------ Information provided ------
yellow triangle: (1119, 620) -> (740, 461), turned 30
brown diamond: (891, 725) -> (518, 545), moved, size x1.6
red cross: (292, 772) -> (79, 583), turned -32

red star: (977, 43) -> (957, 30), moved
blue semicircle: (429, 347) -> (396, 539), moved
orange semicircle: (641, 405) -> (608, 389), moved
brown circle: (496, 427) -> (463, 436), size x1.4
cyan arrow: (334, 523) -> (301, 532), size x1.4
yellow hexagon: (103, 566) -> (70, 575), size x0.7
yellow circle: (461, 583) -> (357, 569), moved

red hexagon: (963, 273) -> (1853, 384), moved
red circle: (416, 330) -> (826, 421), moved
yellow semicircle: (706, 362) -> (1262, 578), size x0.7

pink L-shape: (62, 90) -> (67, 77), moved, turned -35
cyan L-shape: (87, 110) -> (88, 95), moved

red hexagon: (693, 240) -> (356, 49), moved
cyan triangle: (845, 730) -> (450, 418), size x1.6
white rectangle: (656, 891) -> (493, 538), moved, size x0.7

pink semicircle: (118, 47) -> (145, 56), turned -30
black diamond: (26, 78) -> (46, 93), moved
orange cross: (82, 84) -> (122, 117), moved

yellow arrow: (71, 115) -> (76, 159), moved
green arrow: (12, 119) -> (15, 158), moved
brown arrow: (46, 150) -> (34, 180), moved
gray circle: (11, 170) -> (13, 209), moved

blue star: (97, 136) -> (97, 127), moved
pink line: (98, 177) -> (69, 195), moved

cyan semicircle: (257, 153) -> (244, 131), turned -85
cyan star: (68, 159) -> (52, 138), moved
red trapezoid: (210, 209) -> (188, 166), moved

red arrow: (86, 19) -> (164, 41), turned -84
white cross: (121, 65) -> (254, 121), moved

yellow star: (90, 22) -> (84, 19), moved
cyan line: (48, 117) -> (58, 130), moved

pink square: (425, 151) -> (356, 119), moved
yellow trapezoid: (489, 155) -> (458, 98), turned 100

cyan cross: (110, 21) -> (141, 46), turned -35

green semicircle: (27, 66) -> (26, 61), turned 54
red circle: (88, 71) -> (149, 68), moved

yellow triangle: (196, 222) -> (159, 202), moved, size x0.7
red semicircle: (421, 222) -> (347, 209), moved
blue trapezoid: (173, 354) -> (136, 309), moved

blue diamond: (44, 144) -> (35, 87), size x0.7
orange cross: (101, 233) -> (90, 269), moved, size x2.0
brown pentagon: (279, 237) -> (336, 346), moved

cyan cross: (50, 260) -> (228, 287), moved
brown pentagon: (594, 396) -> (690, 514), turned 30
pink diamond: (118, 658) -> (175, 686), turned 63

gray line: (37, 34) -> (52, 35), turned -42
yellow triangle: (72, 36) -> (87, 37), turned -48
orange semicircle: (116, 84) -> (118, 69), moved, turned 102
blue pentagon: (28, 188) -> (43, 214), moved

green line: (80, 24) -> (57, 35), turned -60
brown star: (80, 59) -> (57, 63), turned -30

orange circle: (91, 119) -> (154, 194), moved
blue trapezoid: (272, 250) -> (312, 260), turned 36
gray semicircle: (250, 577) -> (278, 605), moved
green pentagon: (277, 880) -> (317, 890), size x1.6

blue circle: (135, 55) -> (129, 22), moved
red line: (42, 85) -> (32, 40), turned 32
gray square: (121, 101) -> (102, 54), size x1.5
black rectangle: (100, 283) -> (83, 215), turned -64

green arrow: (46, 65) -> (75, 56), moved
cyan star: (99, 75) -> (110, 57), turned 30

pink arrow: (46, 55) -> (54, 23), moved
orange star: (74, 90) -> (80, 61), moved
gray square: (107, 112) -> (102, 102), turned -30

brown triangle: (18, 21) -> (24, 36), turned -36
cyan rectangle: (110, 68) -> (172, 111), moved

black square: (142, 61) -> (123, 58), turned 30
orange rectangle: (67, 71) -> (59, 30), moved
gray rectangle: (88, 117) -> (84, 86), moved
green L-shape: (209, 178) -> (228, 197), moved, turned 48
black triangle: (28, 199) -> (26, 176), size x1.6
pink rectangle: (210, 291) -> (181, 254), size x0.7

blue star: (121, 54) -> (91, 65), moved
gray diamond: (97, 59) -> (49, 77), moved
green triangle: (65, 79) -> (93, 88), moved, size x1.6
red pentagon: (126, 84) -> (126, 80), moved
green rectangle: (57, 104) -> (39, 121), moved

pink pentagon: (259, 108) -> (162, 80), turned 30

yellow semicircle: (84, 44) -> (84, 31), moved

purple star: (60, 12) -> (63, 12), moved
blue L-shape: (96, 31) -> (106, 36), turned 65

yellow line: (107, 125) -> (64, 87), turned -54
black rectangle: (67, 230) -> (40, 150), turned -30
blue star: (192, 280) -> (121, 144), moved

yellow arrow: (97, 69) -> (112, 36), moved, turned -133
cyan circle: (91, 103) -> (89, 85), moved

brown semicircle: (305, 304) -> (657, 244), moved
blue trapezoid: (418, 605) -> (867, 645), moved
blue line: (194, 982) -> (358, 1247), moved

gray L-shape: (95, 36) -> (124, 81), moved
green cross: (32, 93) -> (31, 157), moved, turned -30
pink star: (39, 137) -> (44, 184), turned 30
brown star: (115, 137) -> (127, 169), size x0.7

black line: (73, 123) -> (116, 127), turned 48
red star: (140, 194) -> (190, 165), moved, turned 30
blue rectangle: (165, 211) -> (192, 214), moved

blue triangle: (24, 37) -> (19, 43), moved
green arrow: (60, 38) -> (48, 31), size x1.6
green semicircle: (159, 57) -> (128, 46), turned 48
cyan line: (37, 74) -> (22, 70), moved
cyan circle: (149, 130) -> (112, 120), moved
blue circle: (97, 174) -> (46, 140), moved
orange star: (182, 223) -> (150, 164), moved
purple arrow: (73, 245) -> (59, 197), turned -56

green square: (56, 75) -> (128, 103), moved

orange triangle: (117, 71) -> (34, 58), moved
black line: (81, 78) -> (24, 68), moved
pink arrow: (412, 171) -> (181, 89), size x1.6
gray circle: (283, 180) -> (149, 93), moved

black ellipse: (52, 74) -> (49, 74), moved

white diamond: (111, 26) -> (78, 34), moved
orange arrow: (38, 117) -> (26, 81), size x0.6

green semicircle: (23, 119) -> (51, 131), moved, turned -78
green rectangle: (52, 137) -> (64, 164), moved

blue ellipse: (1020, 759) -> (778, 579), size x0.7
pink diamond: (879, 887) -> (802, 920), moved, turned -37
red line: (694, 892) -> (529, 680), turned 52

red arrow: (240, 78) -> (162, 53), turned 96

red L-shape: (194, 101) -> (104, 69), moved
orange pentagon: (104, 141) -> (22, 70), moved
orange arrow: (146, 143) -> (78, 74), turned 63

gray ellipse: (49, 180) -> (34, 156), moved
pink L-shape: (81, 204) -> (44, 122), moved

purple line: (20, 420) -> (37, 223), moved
------
Your goal: Each line from the top of the listing down to and including the one containing "orange semicircle: (641, 405)" should be transcribed exactly; nothing else is to be output.

Answer to this exercise:
yellow triangle: (1119, 620) -> (740, 461), turned 30
brown diamond: (891, 725) -> (518, 545), moved, size x1.6
red cross: (292, 772) -> (79, 583), turned -32

red star: (977, 43) -> (957, 30), moved
blue semicircle: (429, 347) -> (396, 539), moved
orange semicircle: (641, 405) -> (608, 389), moved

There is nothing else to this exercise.